▸ **EXERCISE DETAILS**: Recast every line of the listing that names a clock as a numbered list, leaving out blank lines and the pictures.
··· EXTRACTED RECORDS ···
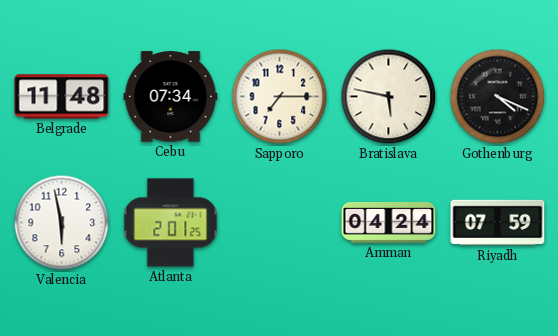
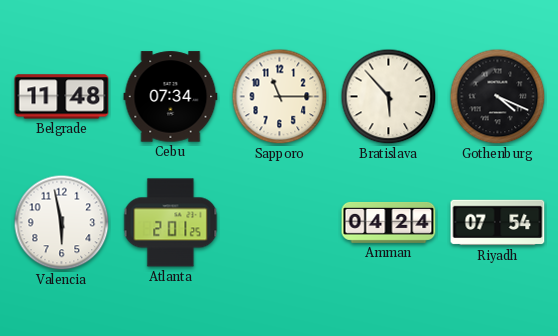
Sapporo: 7:15 -> 11:15
Bratislava: 5:47 -> 5:53
Riyadh: 07:59 -> 07:54
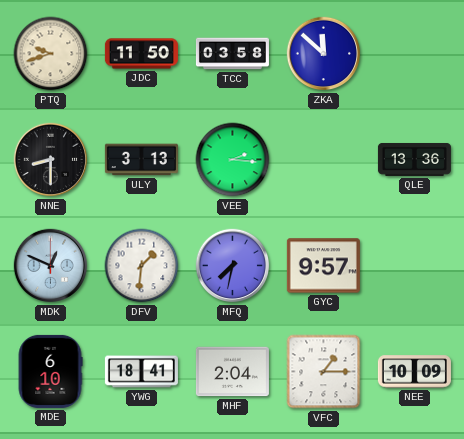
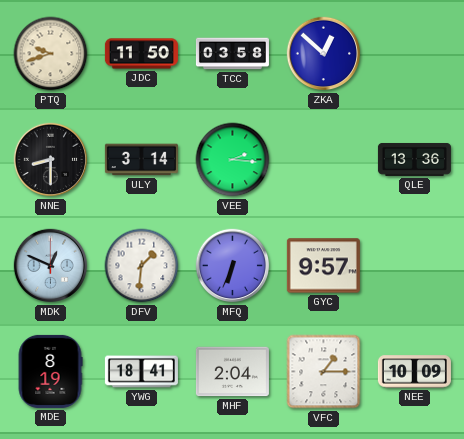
ZKA: 11:52 -> 12:52
ULY: 3:13 -> 3:14
MFQ: 7:32 -> 6:34
MDE: 6:10 -> 8:19
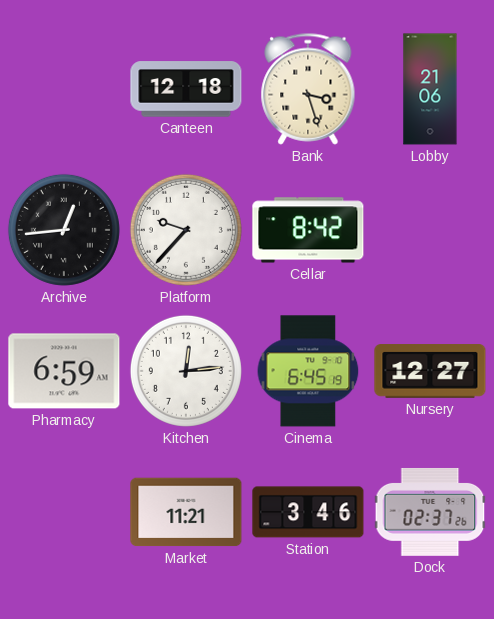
···
▸ **SOLUTION FOR THIS TASK**:
1. Sapporo: 7:15 -> 11:15
2. Bratislava: 5:47 -> 5:53
3. Riyadh: 07:59 -> 07:54
4. ZKA: 11:52 -> 12:52
5. ULY: 3:13 -> 3:14
6. MFQ: 7:32 -> 6:34
7. MDE: 6:10 -> 8:19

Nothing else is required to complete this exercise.